- **WHAT YOU ARE ASKED TO DO**: Up to and including the line with "after: russet desk lamp", restate every line of the records below word for word, from the first line on, leaving out the pictures.
Start of DATA PROVIDED
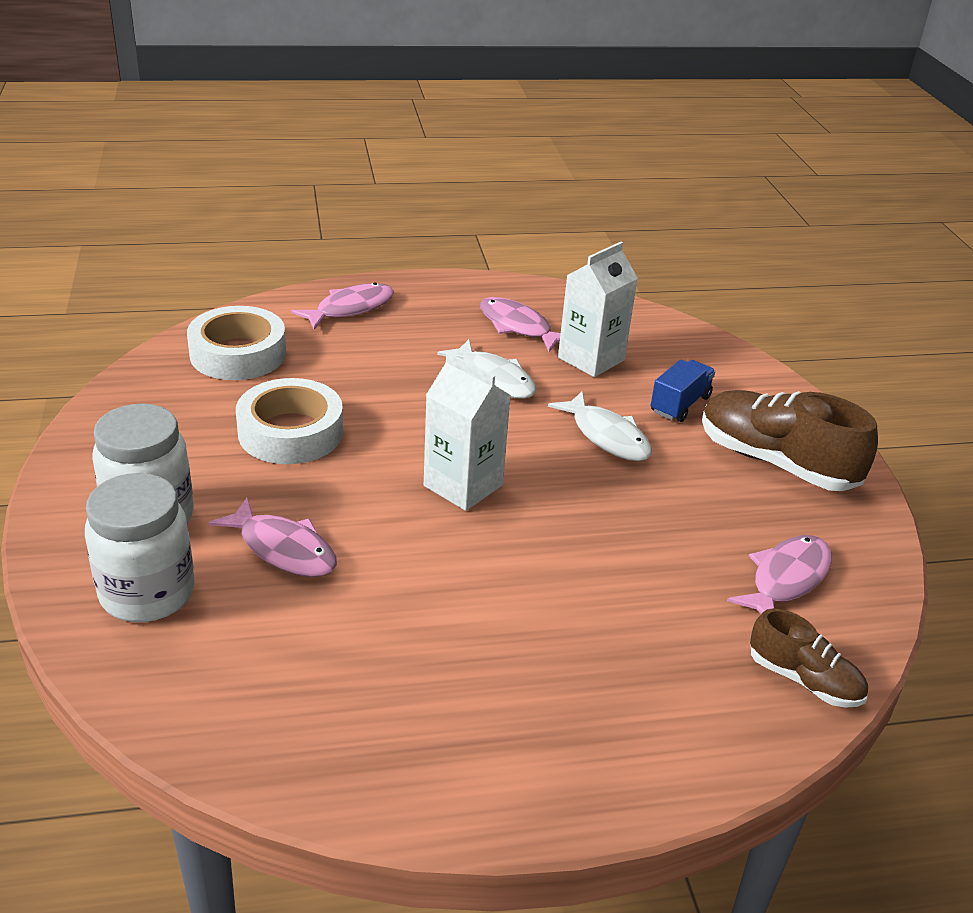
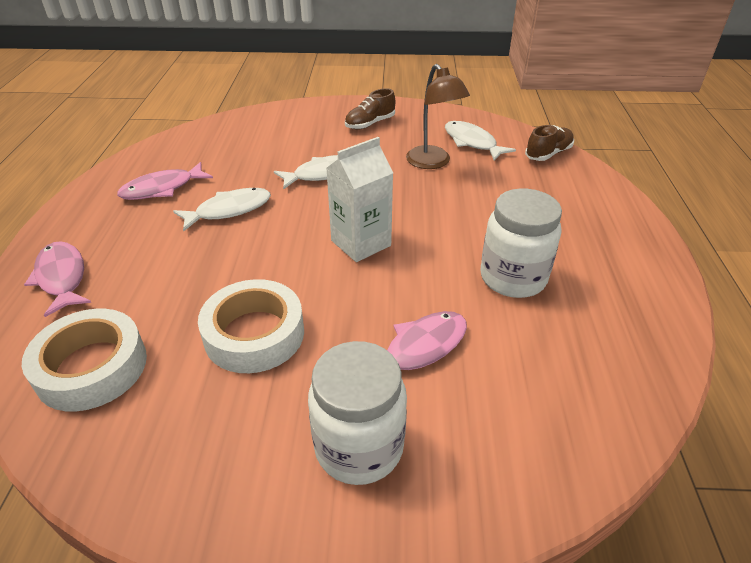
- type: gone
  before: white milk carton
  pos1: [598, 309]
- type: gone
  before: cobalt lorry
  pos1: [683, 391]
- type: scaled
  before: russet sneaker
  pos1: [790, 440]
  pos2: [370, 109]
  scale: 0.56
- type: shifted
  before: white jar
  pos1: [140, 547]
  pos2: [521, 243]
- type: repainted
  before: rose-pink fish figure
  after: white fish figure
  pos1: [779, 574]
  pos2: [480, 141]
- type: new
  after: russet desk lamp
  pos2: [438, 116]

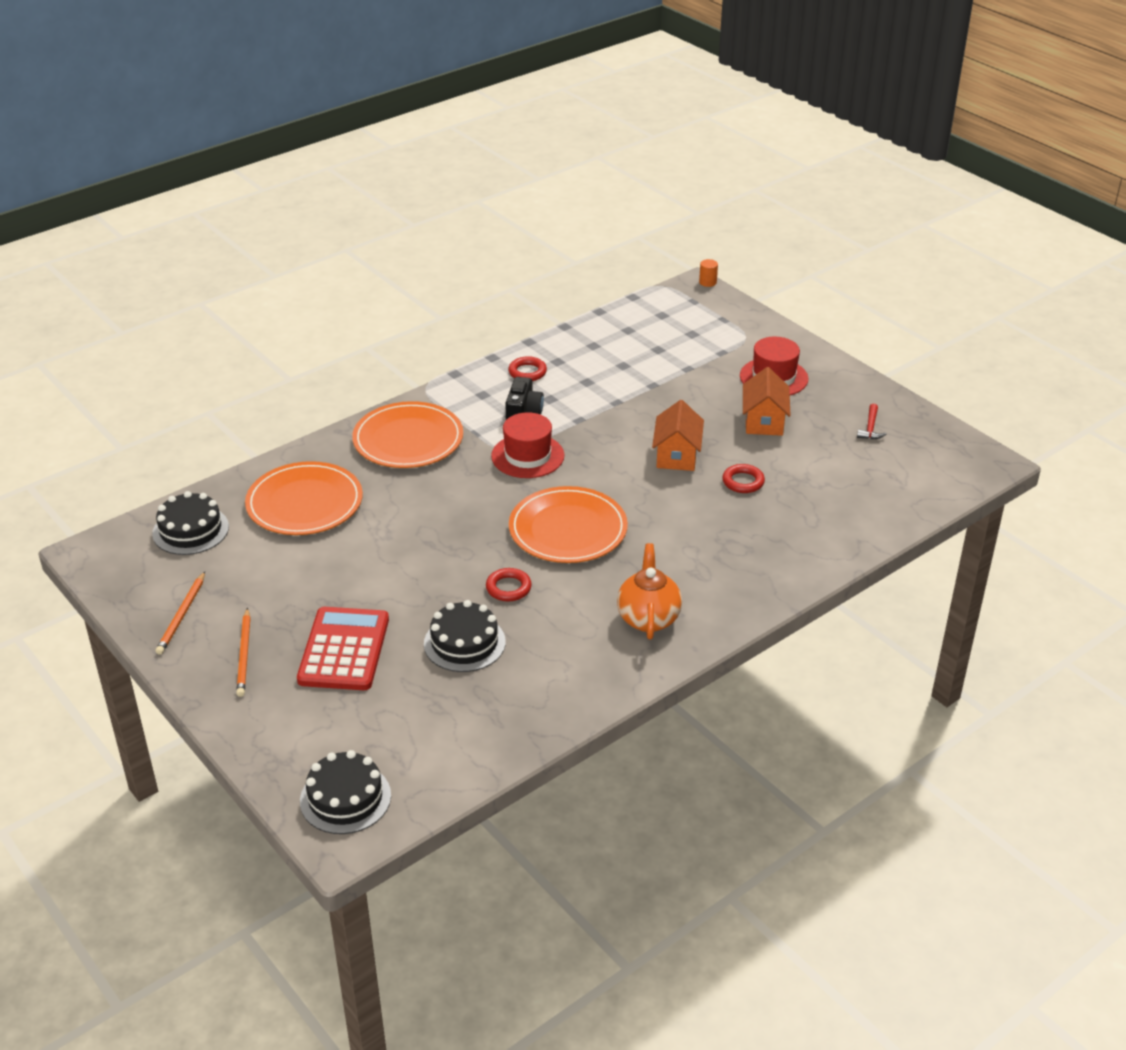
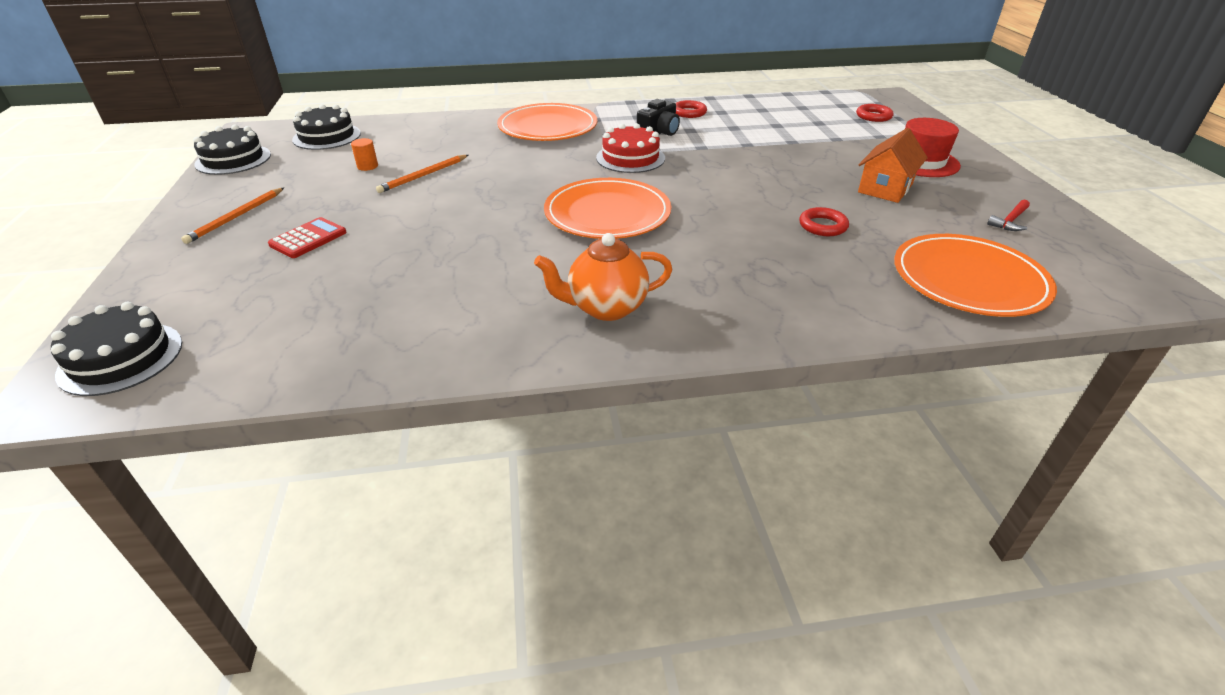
- type: shifted
  before: bright orange cylinder shape
  pos1: [708, 273]
  pos2: [364, 154]
- type: gone
  before: bright orange house
  pos1: [678, 435]
- type: swapped
  before: scarlet top hat
  after: scarlet gateau
  pos1: [528, 445]
  pos2: [630, 148]
- type: shifted
  before: bright orange flat dish
  pos1: [304, 498]
  pos2: [975, 275]
- type: rotated
  before: bright orange teapot
  pos1: [649, 591]
  pos2: [603, 277]
  turn: -135
- type: shifted
  before: scarlet hoop
  pos1: [509, 584]
  pos2: [875, 113]
- type: shifted
  before: bright orange lead pencil
  pos1: [180, 613]
  pos2: [422, 174]
- type: shifted
  before: jet-black gateau
  pos1: [465, 636]
  pos2: [232, 149]
- type: scaled
  before: scarlet pocket calculator
  pos1: [343, 648]
  pos2: [307, 237]
  scale: 0.56

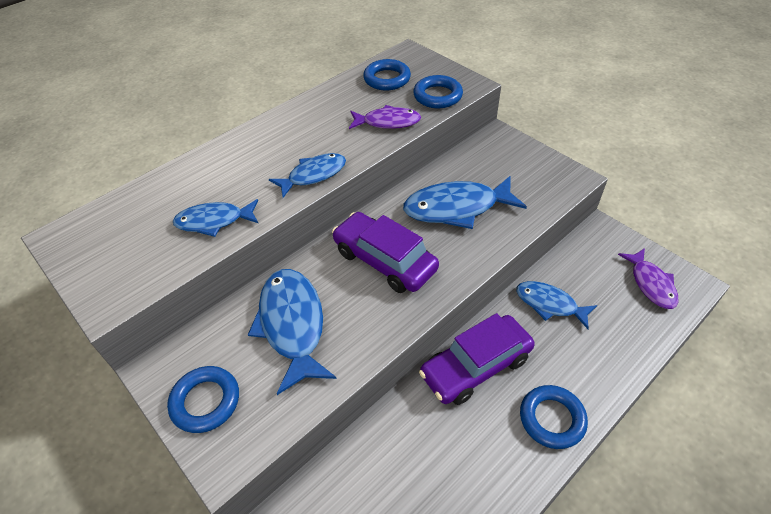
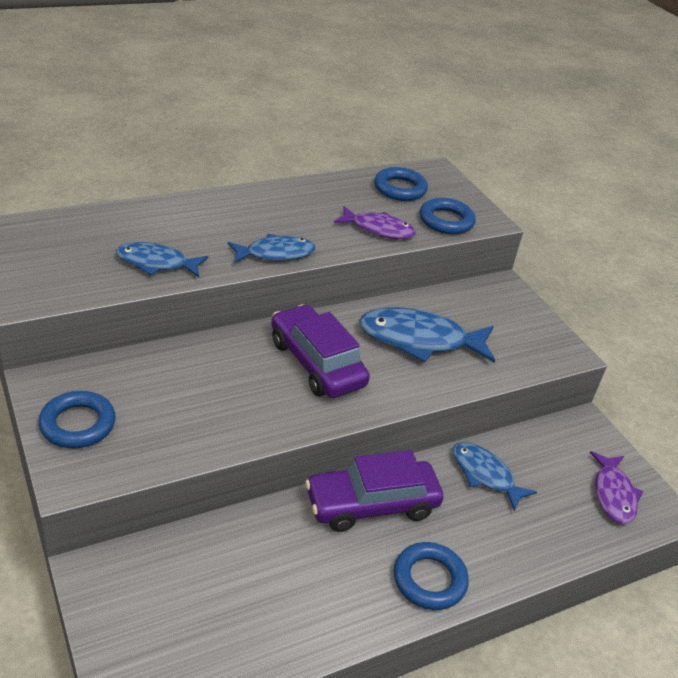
- type: gone
  before: cobalt fish figure
  pos1: [292, 332]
End of DATA PROVIDED
- **ANSWER BELOW**:
- type: gone
  before: white milk carton
  pos1: [598, 309]
- type: gone
  before: cobalt lorry
  pos1: [683, 391]
- type: scaled
  before: russet sneaker
  pos1: [790, 440]
  pos2: [370, 109]
  scale: 0.56
- type: shifted
  before: white jar
  pos1: [140, 547]
  pos2: [521, 243]
- type: repainted
  before: rose-pink fish figure
  after: white fish figure
  pos1: [779, 574]
  pos2: [480, 141]
- type: new
  after: russet desk lamp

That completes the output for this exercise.